START Data below

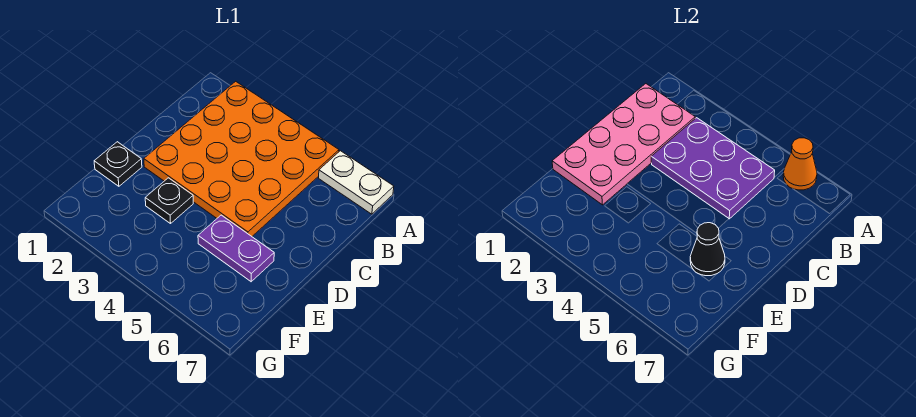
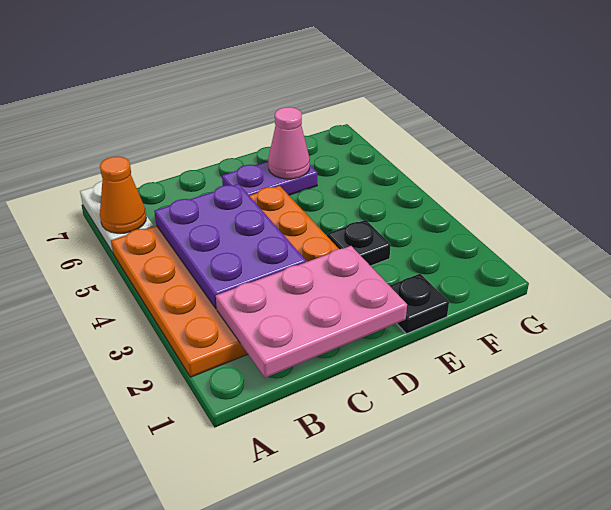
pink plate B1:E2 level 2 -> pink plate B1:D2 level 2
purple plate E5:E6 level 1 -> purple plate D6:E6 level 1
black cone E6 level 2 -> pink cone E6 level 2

END Data below

In the listing above, take the line containing "purple plate E5:E6" as the start and write out every line through the last one exactly, with nothing added.

#### Answer box
purple plate E5:E6 level 1 -> purple plate D6:E6 level 1
black cone E6 level 2 -> pink cone E6 level 2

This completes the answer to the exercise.